▶ **DIRECTIVE**:
Copy out the entries that follow exactly, leaving every picture behind.

[Before-and-after object lists]
╭──

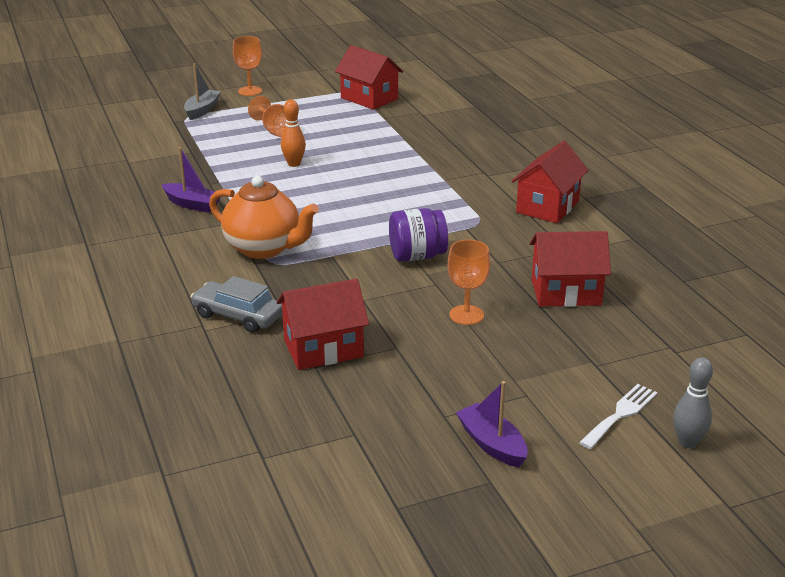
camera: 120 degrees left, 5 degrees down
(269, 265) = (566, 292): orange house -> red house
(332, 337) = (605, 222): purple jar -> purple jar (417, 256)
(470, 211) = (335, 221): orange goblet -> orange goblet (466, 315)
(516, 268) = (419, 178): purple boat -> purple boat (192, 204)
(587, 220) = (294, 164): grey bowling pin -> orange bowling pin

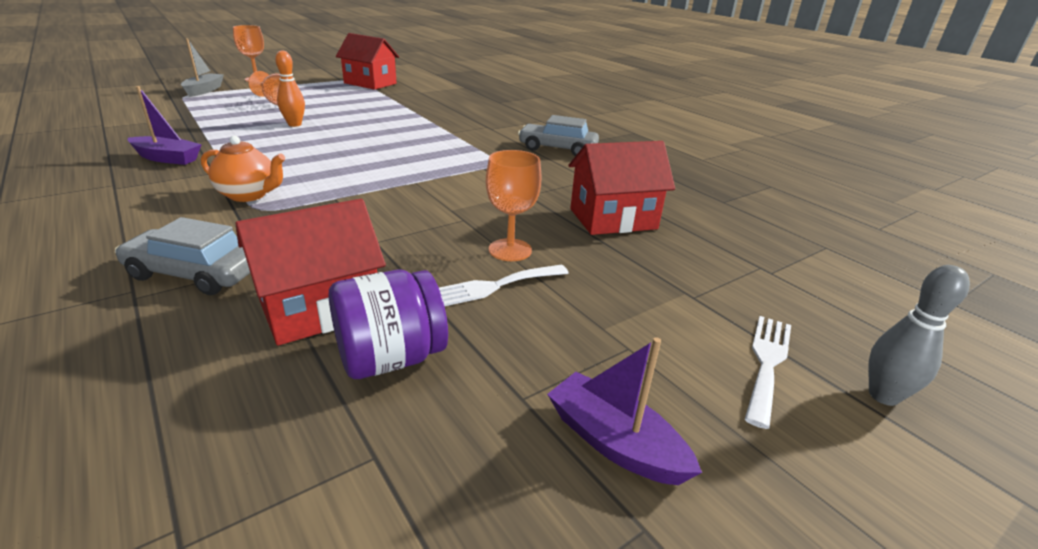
camera: 15 degrees left, 0 degrees up
(264, 248) = (249, 195): orange teapot -> orange teapot, size x0.63
(417, 256) = (436, 194): purple jar -> purple jar (390, 358)
(444, 344) = (492, 286): none -> white fork
(547, 207) = (557, 149): red house -> grey car

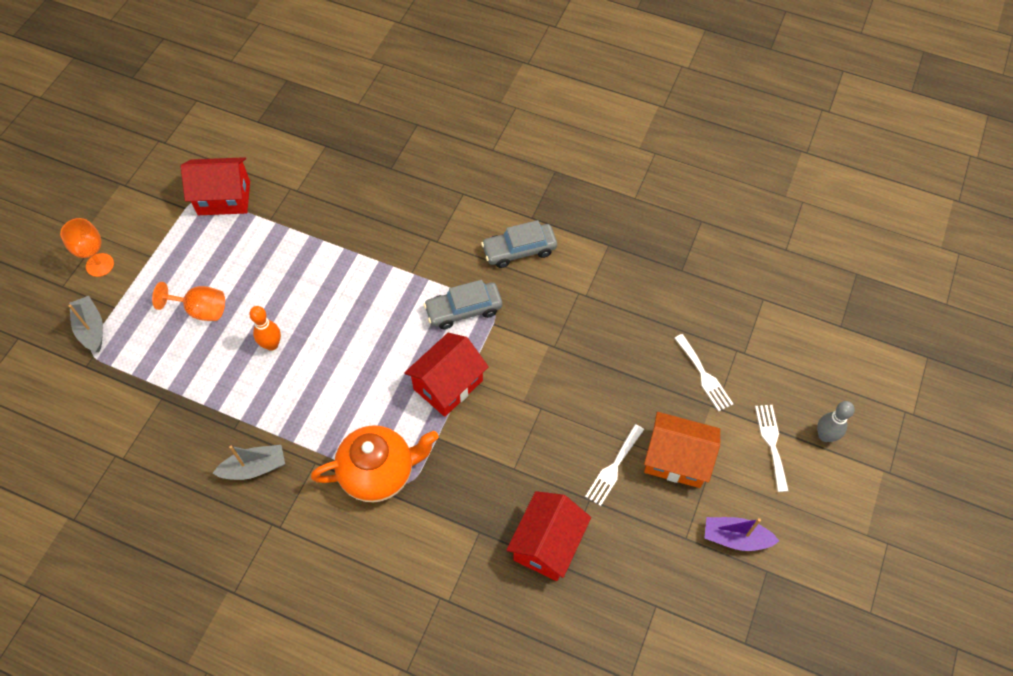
camera: 30 degrees left, 30 degrees up
(167, 158) = (254, 468): purple boat -> grey boat
(194, 274) = (453, 565): grey car -> grey car (464, 310)
(249, 195) = (379, 473): orange teapot -> orange teapot, size x1.59
(390, 358) = (613, 553): purple jar -> none
(510, 250) = (595, 425): orange goblet -> none
(589, 315) = (676, 459): none -> orange house
(613, 219) = (628, 345): red house -> red house (448, 385)
(695, 268) = (704, 375): none -> white fork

╰──

▶ **EXPECTED ANSWER**:
camera: 120 degrees left, 5 degrees down
(269, 265) = (566, 292): orange house -> red house
(332, 337) = (605, 222): purple jar -> purple jar (417, 256)
(470, 211) = (335, 221): orange goblet -> orange goblet (466, 315)
(516, 268) = (419, 178): purple boat -> purple boat (192, 204)
(587, 220) = (294, 164): grey bowling pin -> orange bowling pin

camera: 15 degrees left, 0 degrees up
(264, 248) = (249, 195): orange teapot -> orange teapot, size x0.63
(417, 256) = (436, 194): purple jar -> purple jar (390, 358)
(444, 344) = (492, 286): none -> white fork
(547, 207) = (557, 149): red house -> grey car

camera: 30 degrees left, 30 degrees up
(167, 158) = (254, 468): purple boat -> grey boat
(194, 274) = (453, 565): grey car -> grey car (464, 310)
(249, 195) = (379, 473): orange teapot -> orange teapot, size x1.59
(390, 358) = (613, 553): purple jar -> none
(510, 250) = (595, 425): orange goblet -> none
(589, 315) = (676, 459): none -> orange house
(613, 219) = (628, 345): red house -> red house (448, 385)
(695, 268) = (704, 375): none -> white fork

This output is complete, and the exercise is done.